Spatial reasoning data
- - - - -
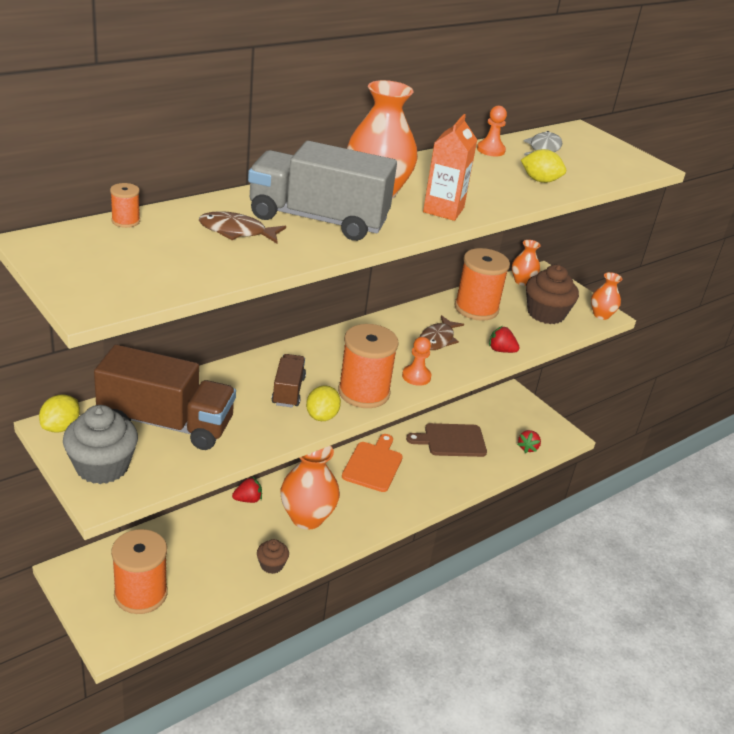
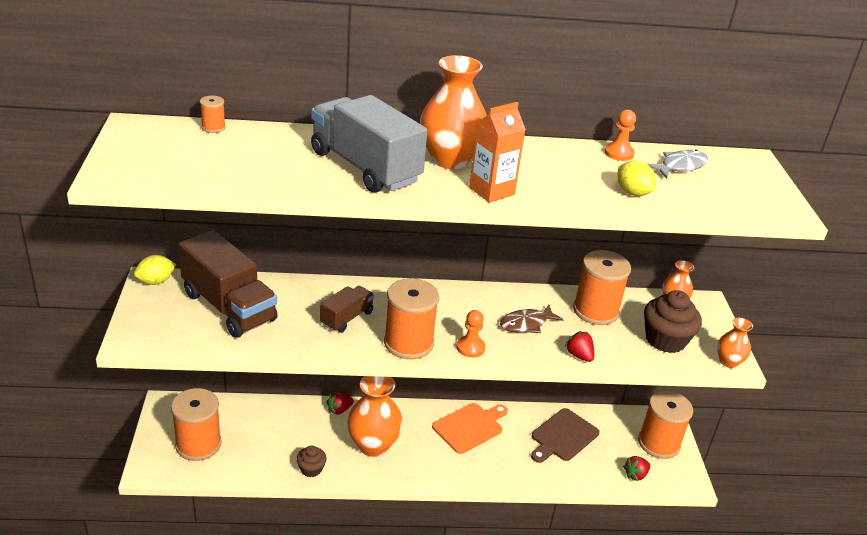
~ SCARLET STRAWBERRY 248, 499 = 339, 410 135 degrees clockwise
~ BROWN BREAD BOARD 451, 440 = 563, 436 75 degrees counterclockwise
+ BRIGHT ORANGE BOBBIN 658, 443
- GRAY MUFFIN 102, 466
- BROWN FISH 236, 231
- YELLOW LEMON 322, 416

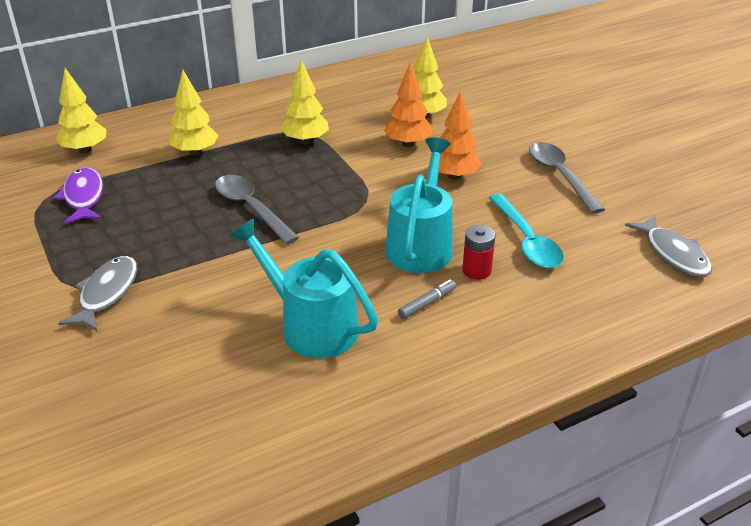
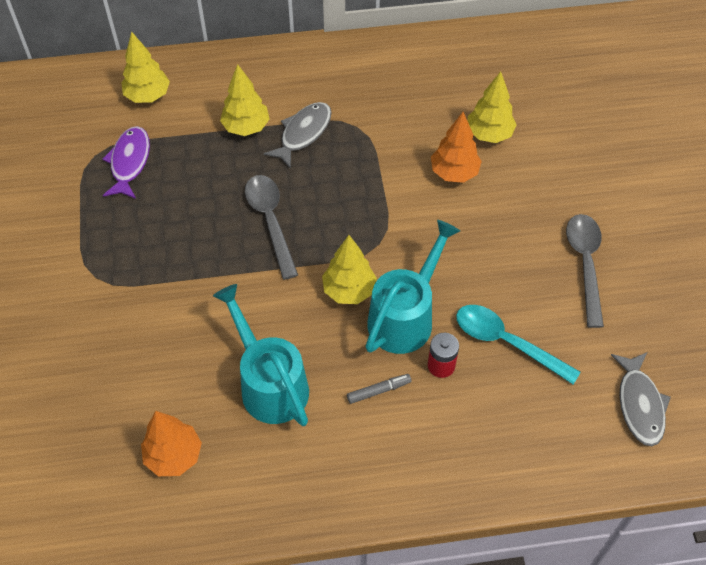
~ BRIGHT ORANGE TREE 454, 176 to 174, 456
~ GRAY FISH 106, 293 to 303, 133
~ YELLOW TREE 306, 141 to 349, 290
~ TURQUOISE TABLESPOON 526, 240 = 506, 342 120 degrees clockwise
- - - - -
YOUR OBJECTIVE - Your answer must be the lines from the one containing "- BROWN FISH 236, 231" through the last line of the records, copied exactly, with no pictures.

YOUR SOLUTION -
- BROWN FISH 236, 231
- YELLOW LEMON 322, 416

~ BRIGHT ORANGE TREE 454, 176 to 174, 456
~ GRAY FISH 106, 293 to 303, 133
~ YELLOW TREE 306, 141 to 349, 290
~ TURQUOISE TABLESPOON 526, 240 = 506, 342 120 degrees clockwise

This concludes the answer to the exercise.